» **MATERIALS PROVIDED**:

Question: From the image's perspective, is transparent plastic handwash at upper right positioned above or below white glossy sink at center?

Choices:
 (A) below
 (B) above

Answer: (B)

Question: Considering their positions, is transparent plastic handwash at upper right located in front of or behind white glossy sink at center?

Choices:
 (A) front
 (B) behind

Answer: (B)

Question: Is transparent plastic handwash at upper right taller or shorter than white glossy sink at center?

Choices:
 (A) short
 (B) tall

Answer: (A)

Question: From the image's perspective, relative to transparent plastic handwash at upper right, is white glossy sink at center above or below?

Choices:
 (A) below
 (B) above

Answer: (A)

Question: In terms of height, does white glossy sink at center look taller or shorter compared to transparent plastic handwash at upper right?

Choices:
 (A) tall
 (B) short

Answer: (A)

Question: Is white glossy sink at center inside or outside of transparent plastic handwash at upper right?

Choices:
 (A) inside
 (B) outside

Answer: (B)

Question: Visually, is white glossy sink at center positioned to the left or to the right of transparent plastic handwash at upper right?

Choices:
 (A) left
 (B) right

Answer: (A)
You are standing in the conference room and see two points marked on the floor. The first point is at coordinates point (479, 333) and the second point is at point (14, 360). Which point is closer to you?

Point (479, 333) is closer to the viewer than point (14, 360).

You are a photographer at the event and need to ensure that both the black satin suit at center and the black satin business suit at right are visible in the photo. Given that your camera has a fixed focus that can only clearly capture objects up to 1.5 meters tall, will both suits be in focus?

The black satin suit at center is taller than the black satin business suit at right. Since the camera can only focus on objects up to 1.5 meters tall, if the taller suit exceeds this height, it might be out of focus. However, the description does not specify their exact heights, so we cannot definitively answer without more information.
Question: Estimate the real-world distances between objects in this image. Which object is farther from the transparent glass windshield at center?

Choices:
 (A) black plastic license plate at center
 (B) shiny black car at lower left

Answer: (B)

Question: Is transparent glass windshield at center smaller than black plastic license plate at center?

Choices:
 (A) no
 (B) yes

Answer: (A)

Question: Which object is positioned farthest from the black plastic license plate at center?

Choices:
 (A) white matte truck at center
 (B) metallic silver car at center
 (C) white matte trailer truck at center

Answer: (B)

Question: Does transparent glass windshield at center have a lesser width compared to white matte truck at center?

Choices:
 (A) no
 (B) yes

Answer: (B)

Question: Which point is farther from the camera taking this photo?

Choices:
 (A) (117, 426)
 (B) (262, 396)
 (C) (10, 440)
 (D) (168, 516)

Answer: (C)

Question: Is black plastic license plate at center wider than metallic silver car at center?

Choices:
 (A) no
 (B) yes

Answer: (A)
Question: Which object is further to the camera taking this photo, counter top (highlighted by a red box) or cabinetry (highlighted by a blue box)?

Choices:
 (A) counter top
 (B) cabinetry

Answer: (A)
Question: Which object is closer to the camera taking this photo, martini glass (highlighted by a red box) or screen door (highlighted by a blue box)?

» **AIM OF THE TASK**: Copy all of the items above word for word, line by line, in their original order.

» **YOUR RESPONSE**:
Question: From the image's perspective, is transparent plastic handwash at upper right positioned above or below white glossy sink at center?

Choices:
 (A) below
 (B) above

Answer: (B)

Question: Considering their positions, is transparent plastic handwash at upper right located in front of or behind white glossy sink at center?

Choices:
 (A) front
 (B) behind

Answer: (B)

Question: Is transparent plastic handwash at upper right taller or shorter than white glossy sink at center?

Choices:
 (A) short
 (B) tall

Answer: (A)

Question: From the image's perspective, relative to transparent plastic handwash at upper right, is white glossy sink at center above or below?

Choices:
 (A) below
 (B) above

Answer: (A)

Question: In terms of height, does white glossy sink at center look taller or shorter compared to transparent plastic handwash at upper right?

Choices:
 (A) tall
 (B) short

Answer: (A)

Question: Is white glossy sink at center inside or outside of transparent plastic handwash at upper right?

Choices:
 (A) inside
 (B) outside

Answer: (B)

Question: Visually, is white glossy sink at center positioned to the left or to the right of transparent plastic handwash at upper right?

Choices:
 (A) left
 (B) right

Answer: (A)
You are standing in the conference room and see two points marked on the floor. The first point is at coordinates point (479, 333) and the second point is at point (14, 360). Which point is closer to you?

Point (479, 333) is closer to the viewer than point (14, 360).

You are a photographer at the event and need to ensure that both the black satin suit at center and the black satin business suit at right are visible in the photo. Given that your camera has a fixed focus that can only clearly capture objects up to 1.5 meters tall, will both suits be in focus?

The black satin suit at center is taller than the black satin business suit at right. Since the camera can only focus on objects up to 1.5 meters tall, if the taller suit exceeds this height, it might be out of focus. However, the description does not specify their exact heights, so we cannot definitively answer without more information.
Question: Estimate the real-world distances between objects in this image. Which object is farther from the transparent glass windshield at center?

Choices:
 (A) black plastic license plate at center
 (B) shiny black car at lower left

Answer: (B)

Question: Is transparent glass windshield at center smaller than black plastic license plate at center?

Choices:
 (A) no
 (B) yes

Answer: (A)

Question: Which object is positioned farthest from the black plastic license plate at center?

Choices:
 (A) white matte truck at center
 (B) metallic silver car at center
 (C) white matte trailer truck at center

Answer: (B)

Question: Does transparent glass windshield at center have a lesser width compared to white matte truck at center?

Choices:
 (A) no
 (B) yes

Answer: (B)

Question: Which point is farther from the camera taking this photo?

Choices:
 (A) (117, 426)
 (B) (262, 396)
 (C) (10, 440)
 (D) (168, 516)

Answer: (C)

Question: Is black plastic license plate at center wider than metallic silver car at center?

Choices:
 (A) no
 (B) yes

Answer: (A)
Question: Which object is further to the camera taking this photo, counter top (highlighted by a red box) or cabinetry (highlighted by a blue box)?

Choices:
 (A) counter top
 (B) cabinetry

Answer: (A)
Question: Which object is closer to the camera taking this photo, martini glass (highlighted by a red box) or screen door (highlighted by a blue box)?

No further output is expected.